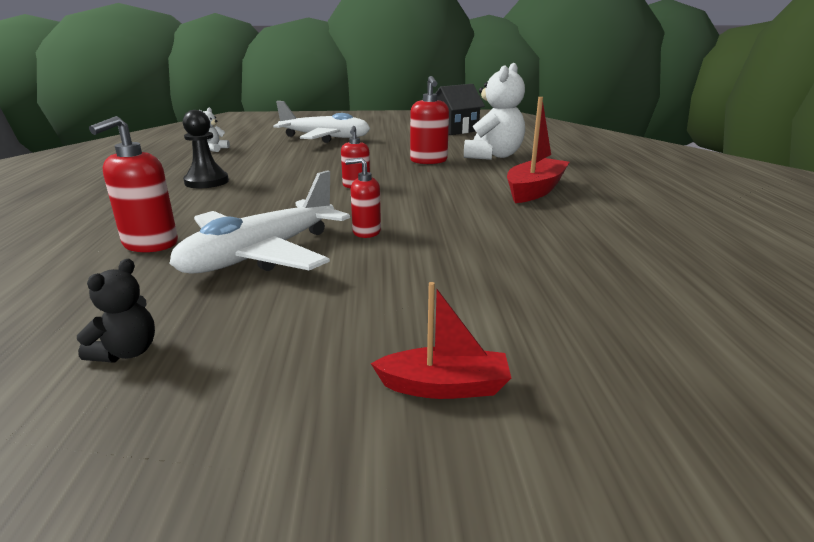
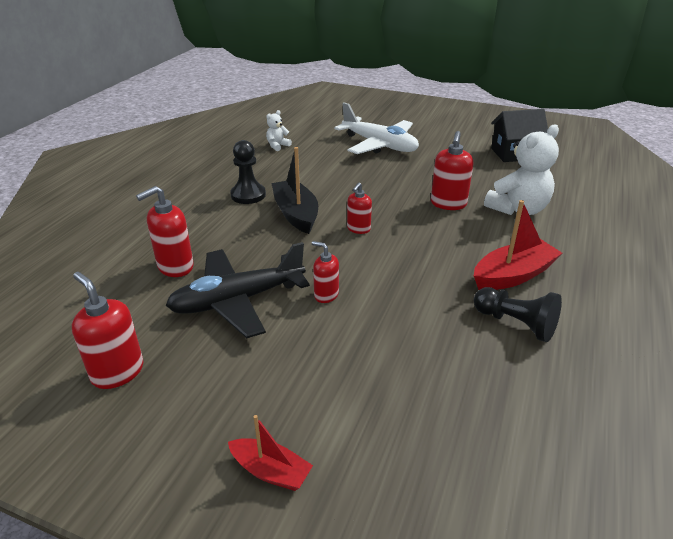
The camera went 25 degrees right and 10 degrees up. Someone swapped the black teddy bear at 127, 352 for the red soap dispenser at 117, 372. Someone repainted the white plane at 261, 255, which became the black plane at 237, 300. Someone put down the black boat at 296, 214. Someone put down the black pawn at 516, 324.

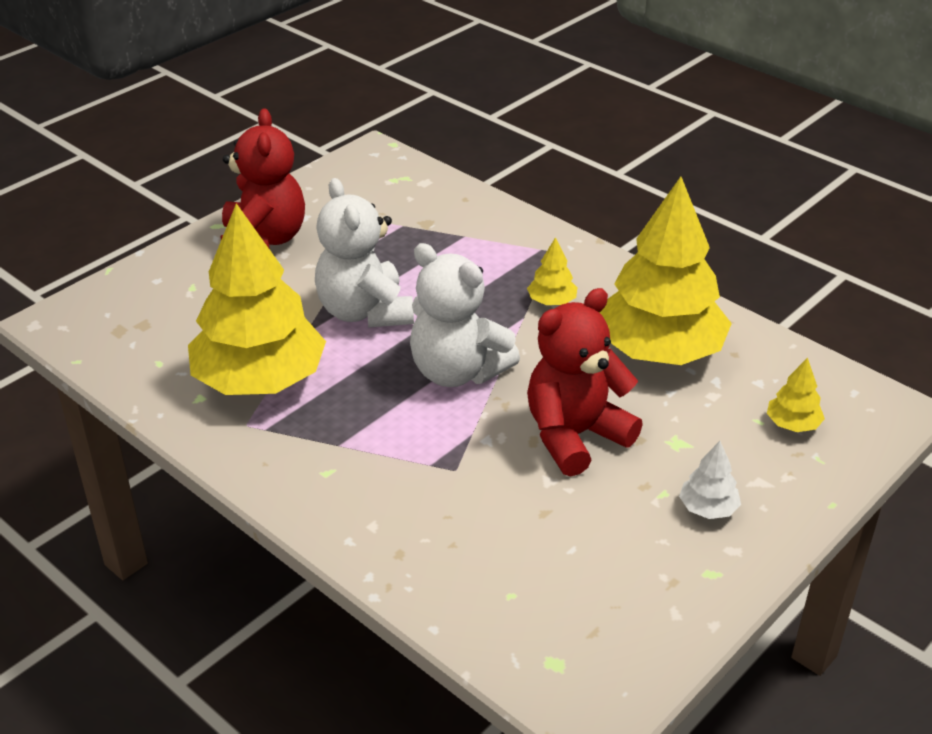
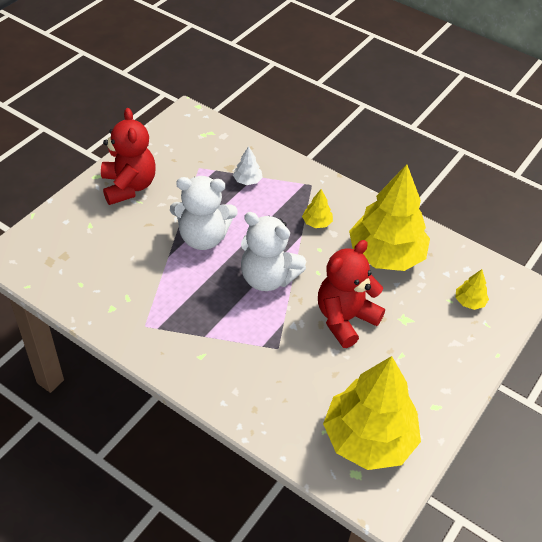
The camera went 10 degrees left and 10 degrees up. Someone rotated the white teddy bear at 365, 312 by 60 degrees counterclockwise. Someone carried the white tree from 708, 508 to 247, 180. Someone carried the yellow tree from 259, 380 to 368, 438.

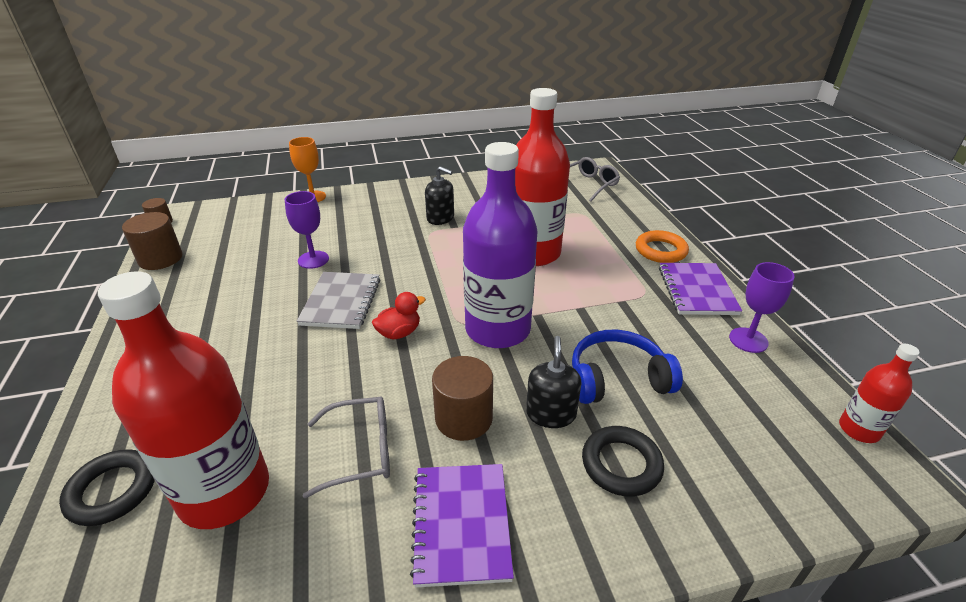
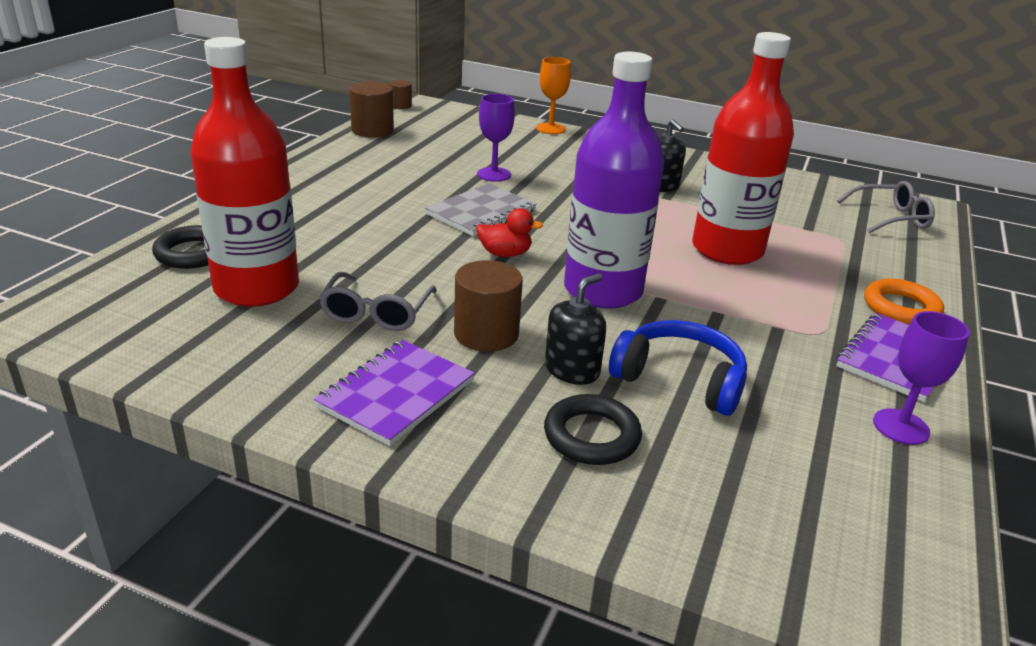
The camera went 35 degrees right and 5 degrees down. Someone rotated the grey glasses at 361, 451 by 75 degrees clockwise. Someone took away the red bottle at 859, 429.

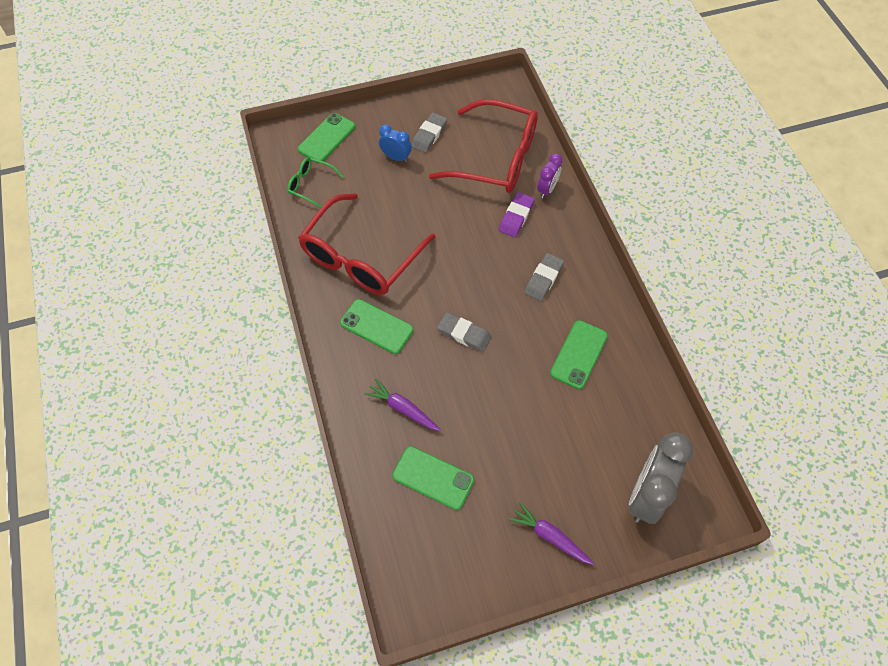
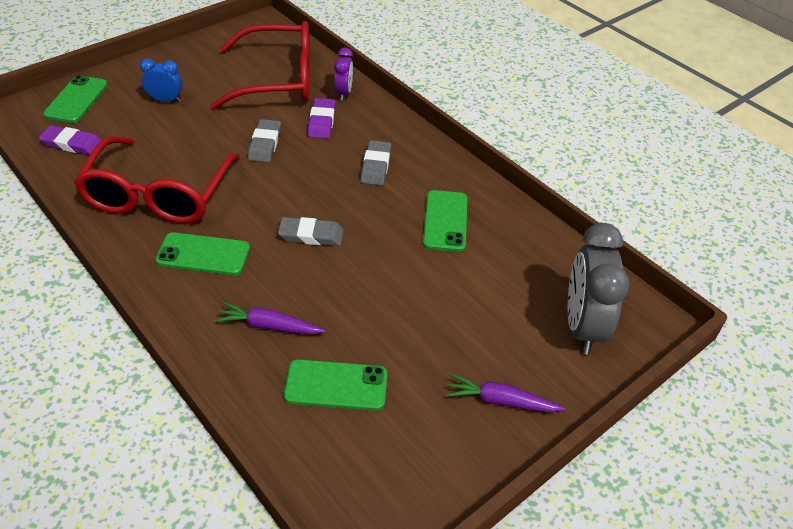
The camera went 25 degrees left and 15 degrees down. Someone swapped the green glasses at 311, 185 for the purple eraser at 72, 144. Someone carried the grey eraser from 429, 135 to 265, 144.

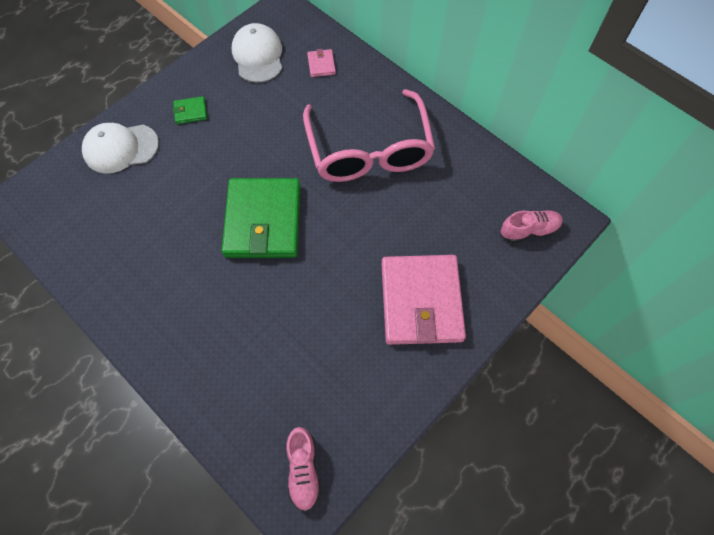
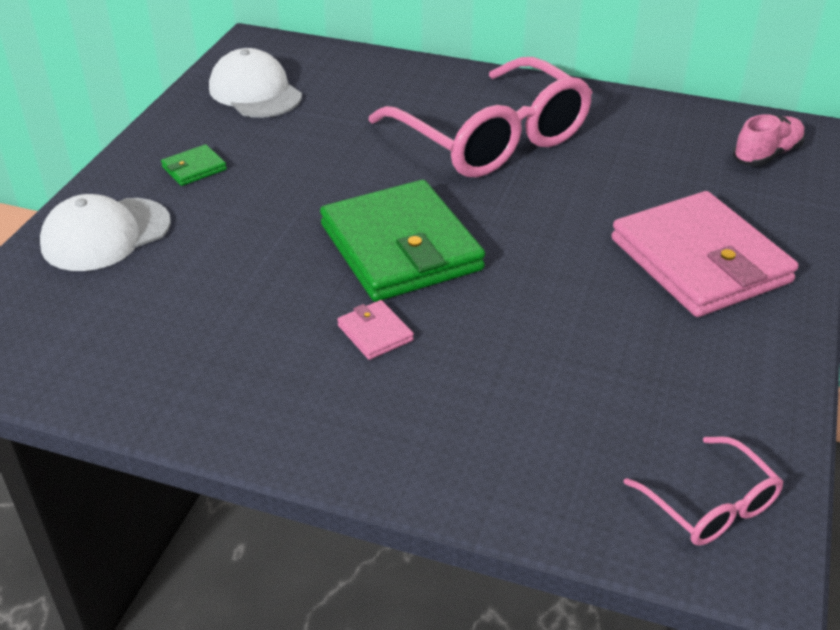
The camera went 25 degrees left and 25 degrees down. Someone carried the pink wallet from 321, 65 to 375, 333. Someone swapped the pink shoe at 303, 470 for the pink glasses at 711, 505.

• **Required work**
Find the line with "The camera went 25 degrees left and 15". Reproduce it and every line after it through the last line above exactly, leaving out the pictures.

• **Written solution**
The camera went 25 degrees left and 15 degrees down. Someone swapped the green glasses at 311, 185 for the purple eraser at 72, 144. Someone carried the grey eraser from 429, 135 to 265, 144.

The camera went 25 degrees left and 25 degrees down. Someone carried the pink wallet from 321, 65 to 375, 333. Someone swapped the pink shoe at 303, 470 for the pink glasses at 711, 505.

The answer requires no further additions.